Scene change data:
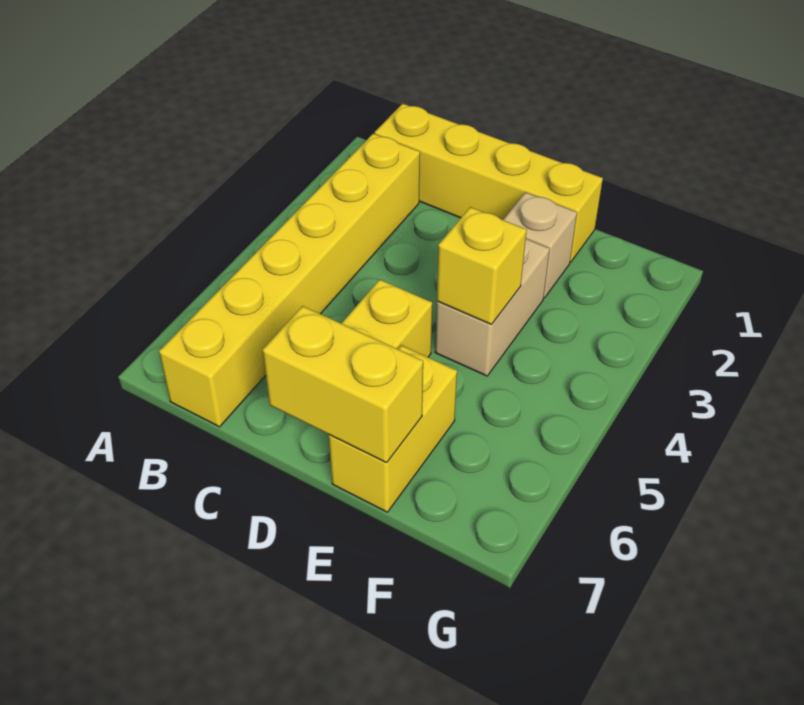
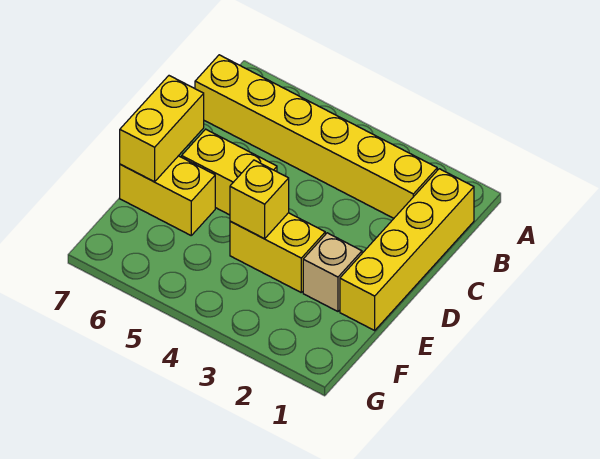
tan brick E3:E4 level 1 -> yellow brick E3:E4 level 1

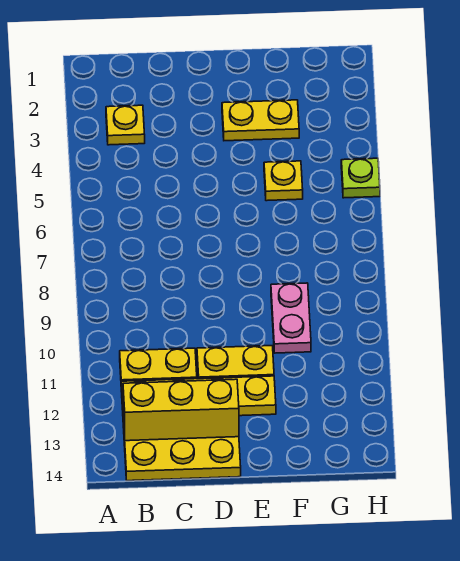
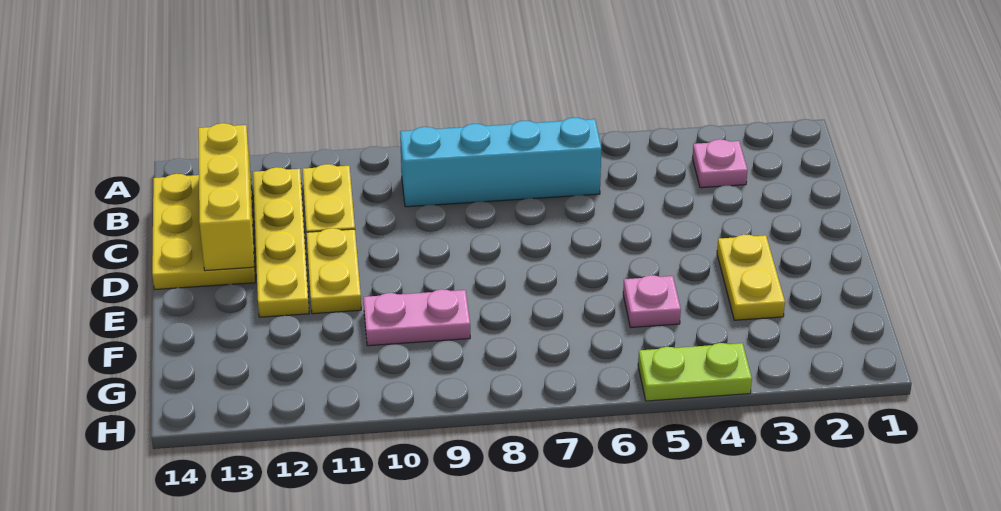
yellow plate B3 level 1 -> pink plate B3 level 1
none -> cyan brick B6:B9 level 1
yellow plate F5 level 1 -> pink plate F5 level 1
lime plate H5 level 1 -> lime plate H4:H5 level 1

## Exercise prompt
Copy every line in the entries above that has the string "plate" in it.

## Task result
yellow plate B3 level 1 -> pink plate B3 level 1
yellow plate F5 level 1 -> pink plate F5 level 1
lime plate H5 level 1 -> lime plate H4:H5 level 1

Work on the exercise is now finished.